### Data excerpts
================================

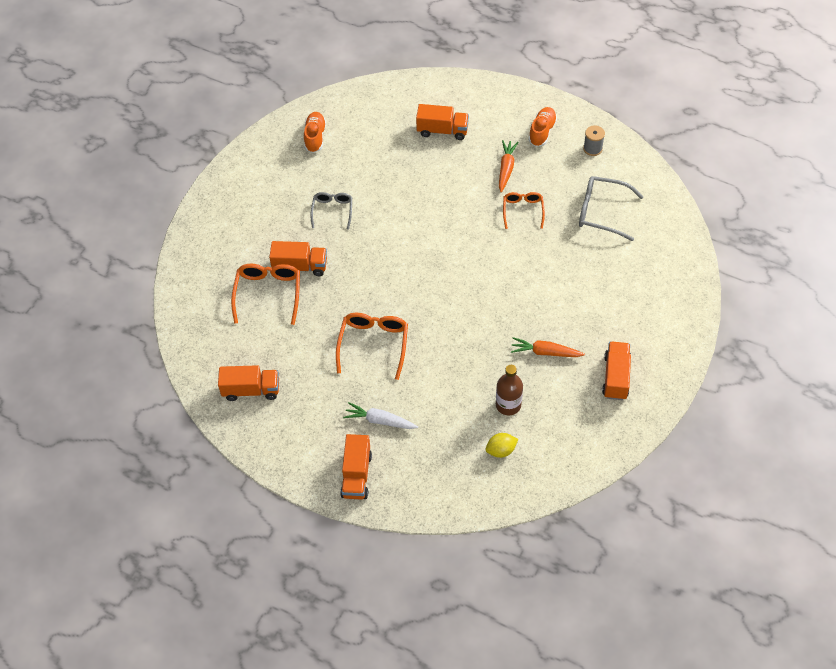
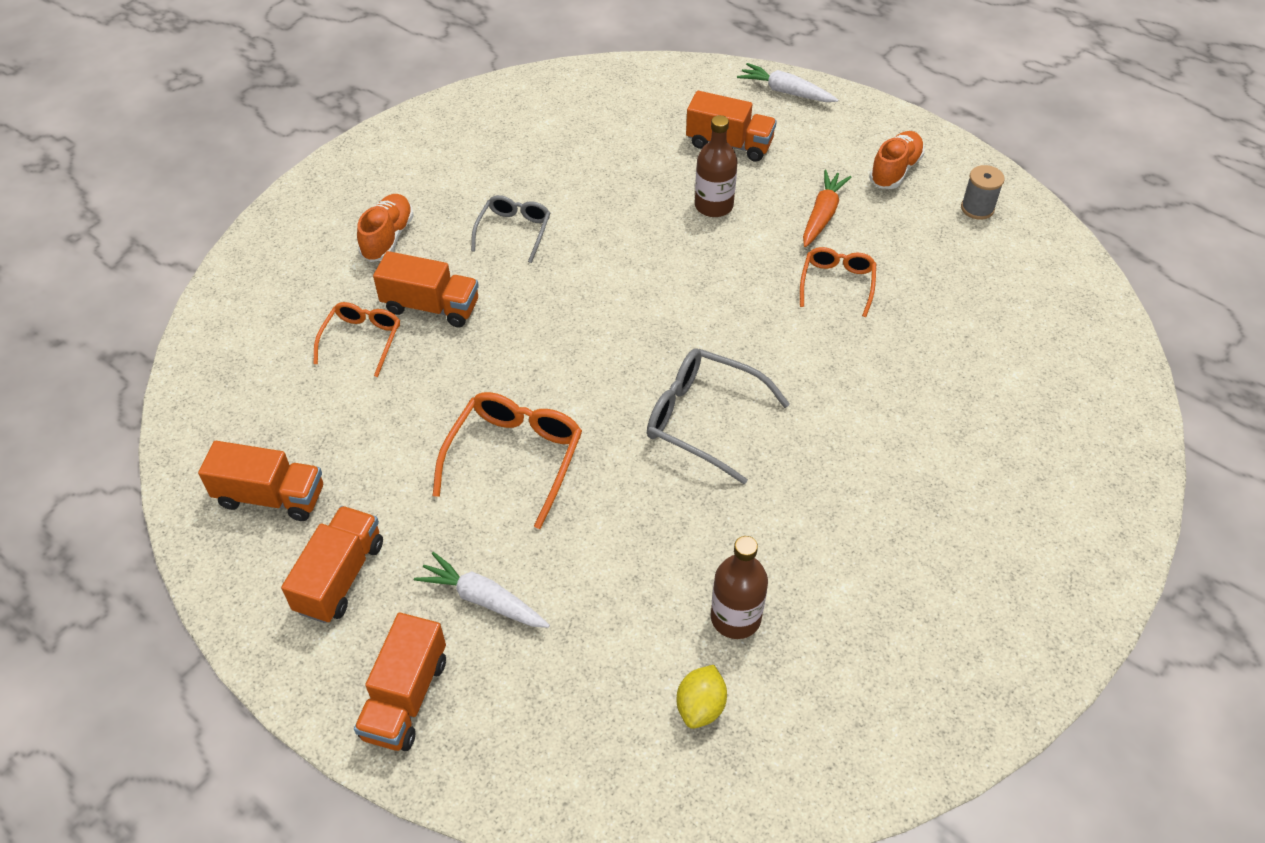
camera: 10 degrees right, 5 degrees down
(268, 294) = (362, 340): orange glasses -> orange glasses, size x0.64
(315, 137) = (522, 122): orange shoe -> orange shoe (388, 238)
(443, 174) = (714, 206): none -> brown bottle
(468, 88) = (785, 92): none -> white carrot
(501, 450) = (700, 706): yellow lemon -> yellow lemon turned 60 degrees counterclockwise
(545, 352) = (829, 531): orange carrot -> none
(602, 212) = (978, 309): grey glasses -> grey glasses (703, 419)
(616, 377) = (958, 605): orange truck -> orange truck (340, 577)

================================

### What the exercise asks
The "(443, 174) = (714, 206): none -> brown bottle" line through the last line above: set these down exactly and add nothing else.

### Solved exercise
(443, 174) = (714, 206): none -> brown bottle
(468, 88) = (785, 92): none -> white carrot
(501, 450) = (700, 706): yellow lemon -> yellow lemon turned 60 degrees counterclockwise
(545, 352) = (829, 531): orange carrot -> none
(602, 212) = (978, 309): grey glasses -> grey glasses (703, 419)
(616, 377) = (958, 605): orange truck -> orange truck (340, 577)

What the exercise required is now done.